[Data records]

┌────────

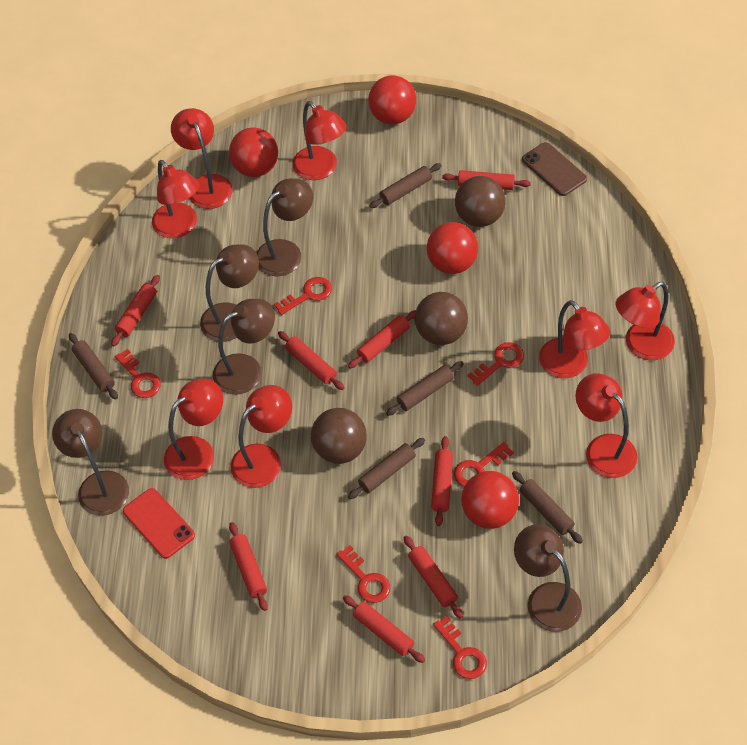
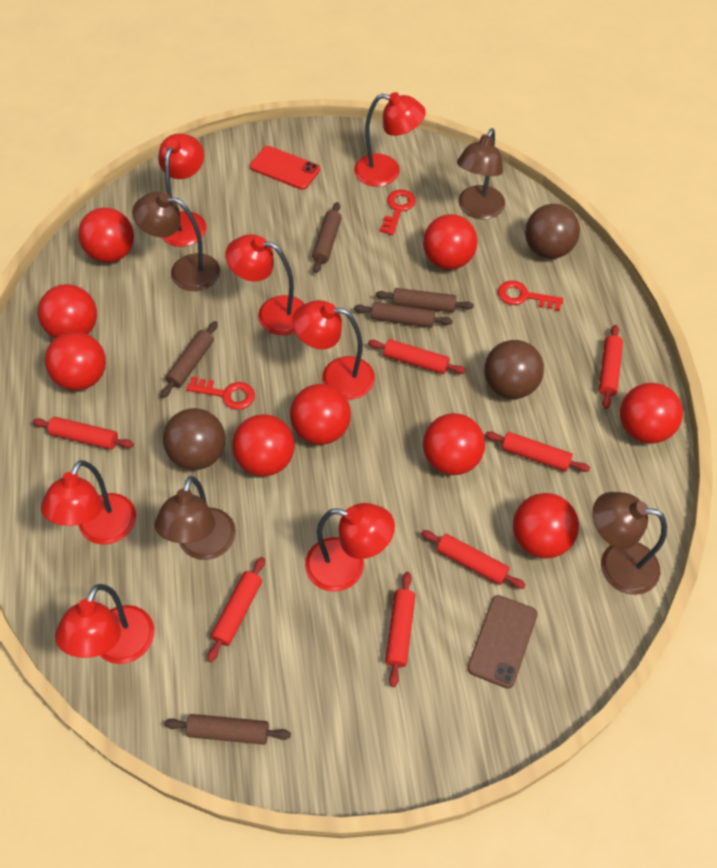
brown lamp: 5 -> 4
red ball: 4 -> 9
red key: 6 -> 3
red lamp: 8 -> 7
red rolling pin: 8 -> 7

└────────

### Exercise aim
Drop the images and return the data verbatim.

### Written solution
brown lamp: 5 -> 4
red ball: 4 -> 9
red key: 6 -> 3
red lamp: 8 -> 7
red rolling pin: 8 -> 7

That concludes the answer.